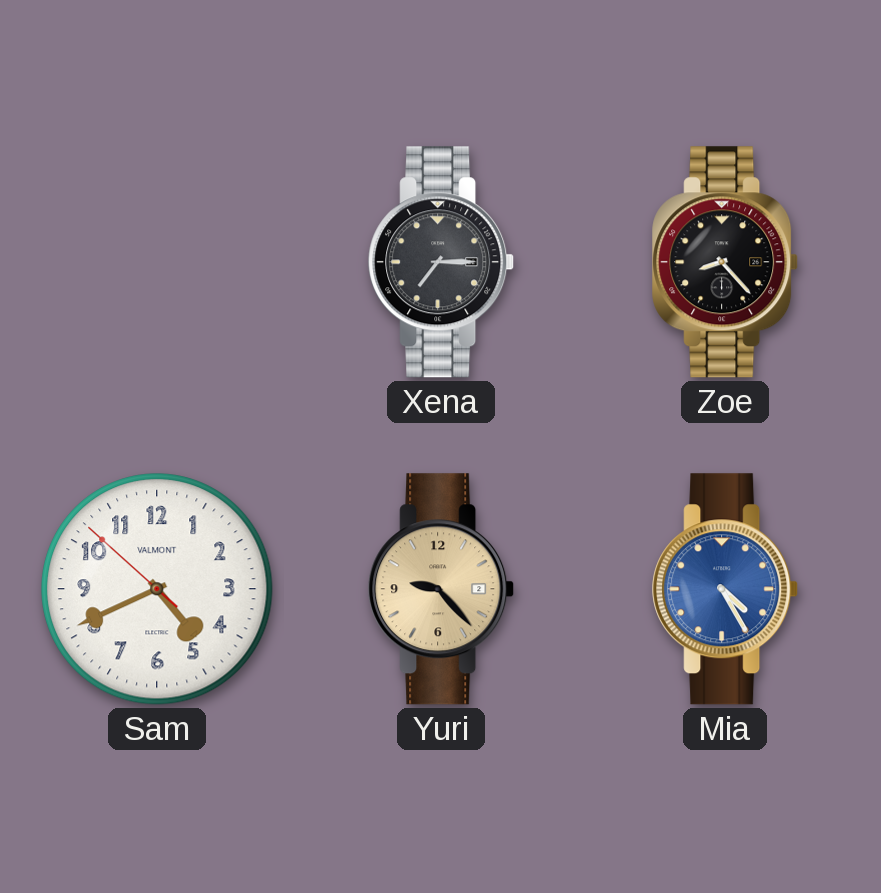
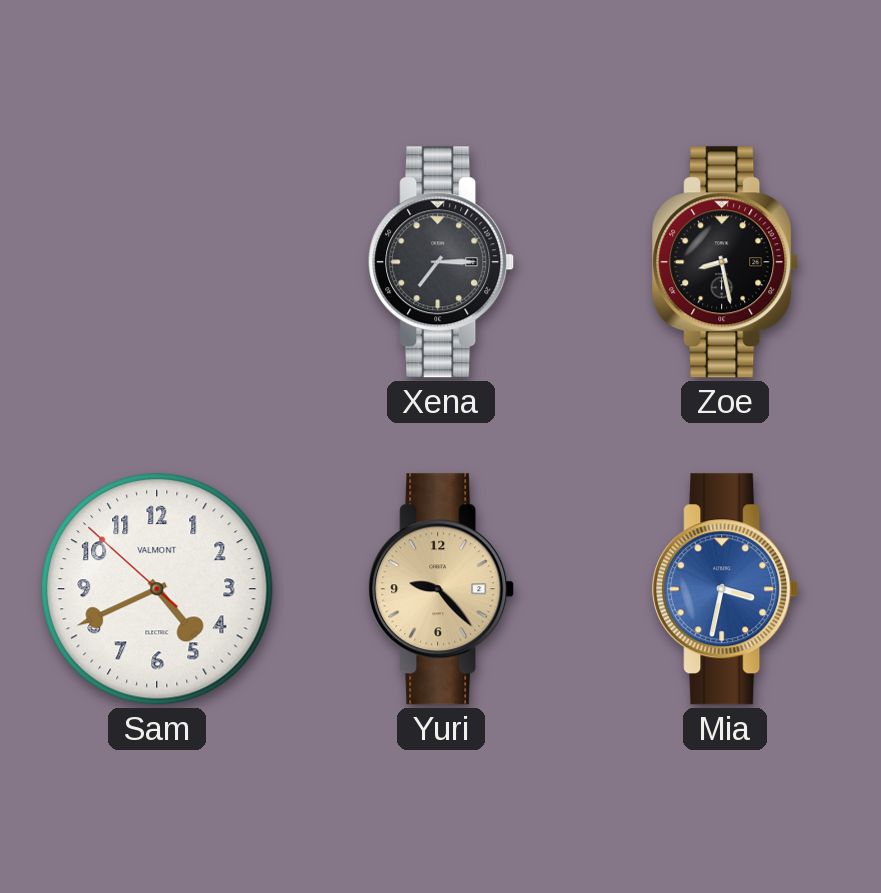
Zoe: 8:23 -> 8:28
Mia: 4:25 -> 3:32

────────────────────────────────────────

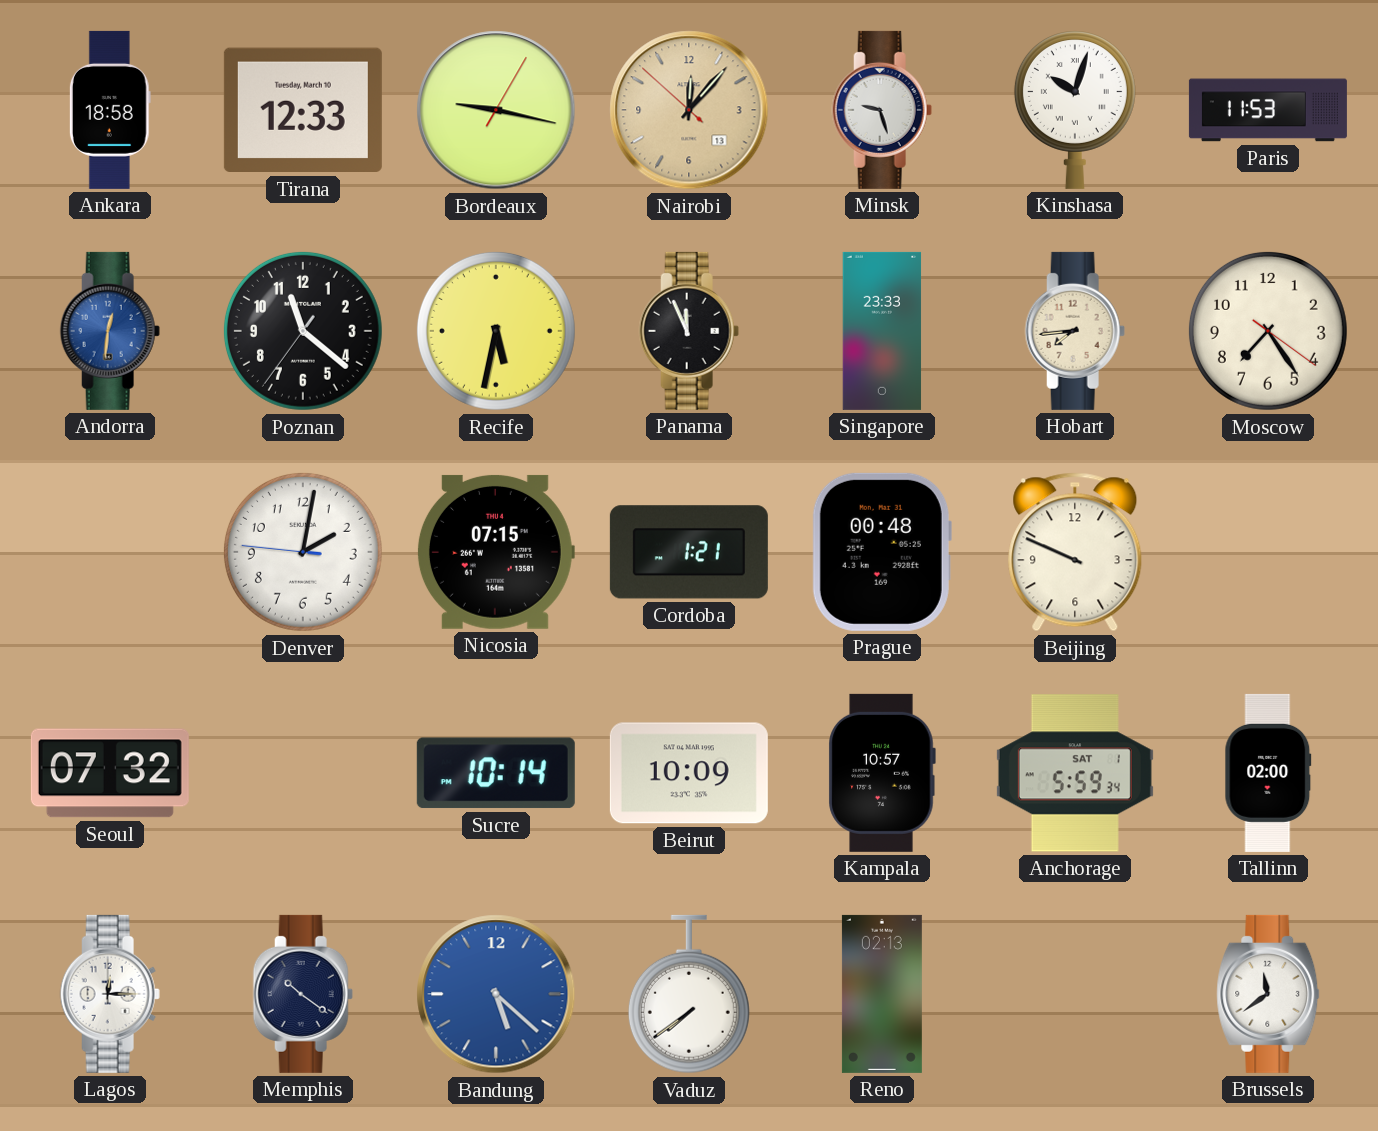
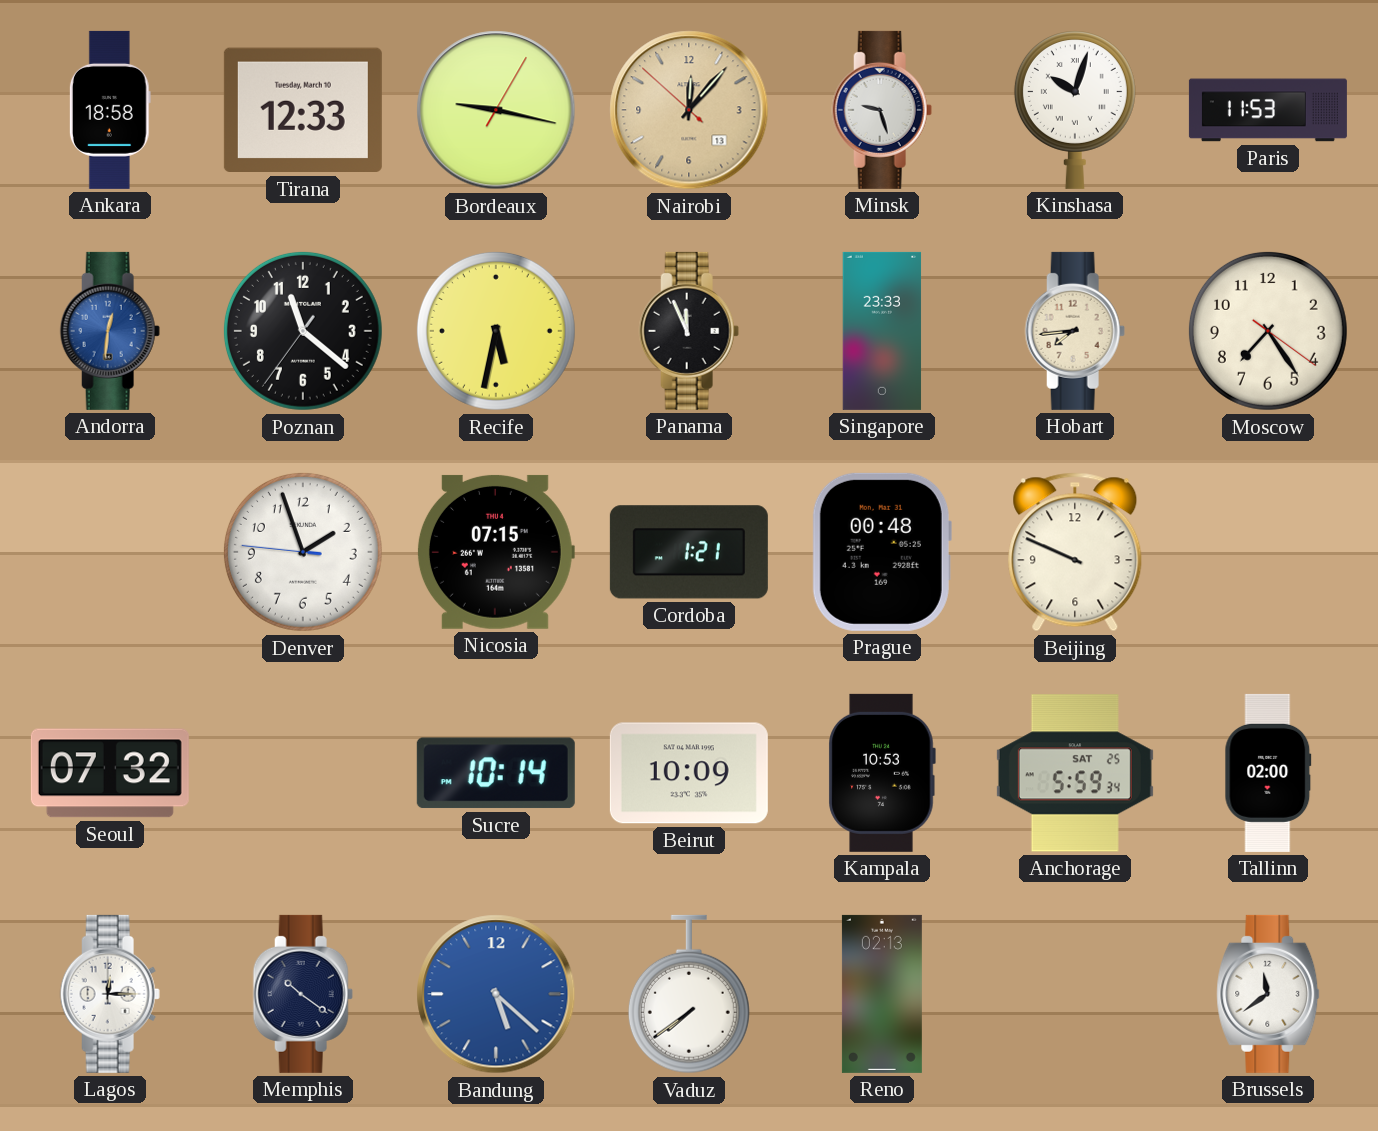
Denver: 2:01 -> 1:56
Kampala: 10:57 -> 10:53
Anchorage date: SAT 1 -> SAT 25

────────────────────────────────────────

TO DO:
Begin at the line that has "Denver: 2:01 -> 1:56" and stop after the line that has "Anchorage date: SAT 1 -> SAT 25". Write those lines of the listing out again, replacing "Kampala" with "Nairobi" and leaving everything else the same.

RESULT OF THIS TASK:
Denver: 2:01 -> 1:56
Nairobi: 10:57 -> 10:53
Anchorage date: SAT 1 -> SAT 25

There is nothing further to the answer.